## Required action
Tell how many lines in the data contain the string "degrees", using a single number as the whole reply.

## Extracted material
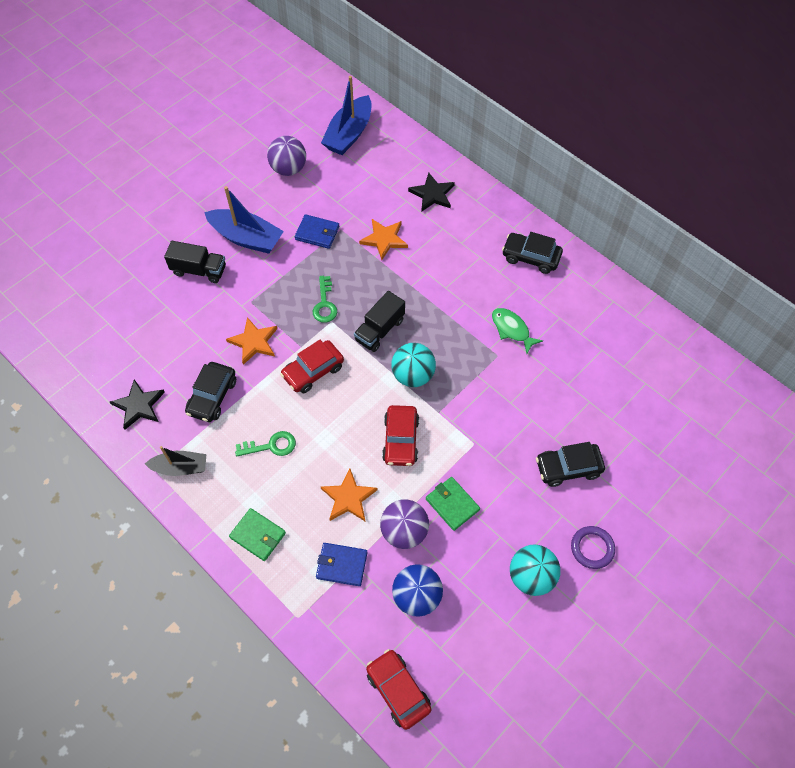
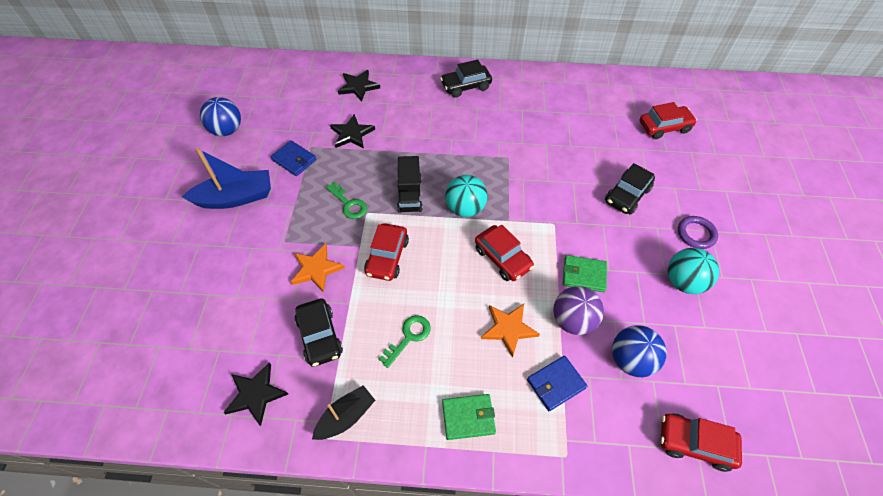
camera: 40 degrees left, 5 degrees down
(199, 270) = (214, 247): black truck -> none
(289, 169) = (227, 130): purple ball -> blue ball
(317, 233) = (294, 160): blue wallet -> blue wallet turned 60 degrees clockwise
(349, 134) = (255, 83): blue boat -> none
(384, 239) = (352, 134): orange star -> black star
(512, 329) = (500, 136): green fish -> none
(684, 431) = (664, 127): none -> red car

## The completed task
2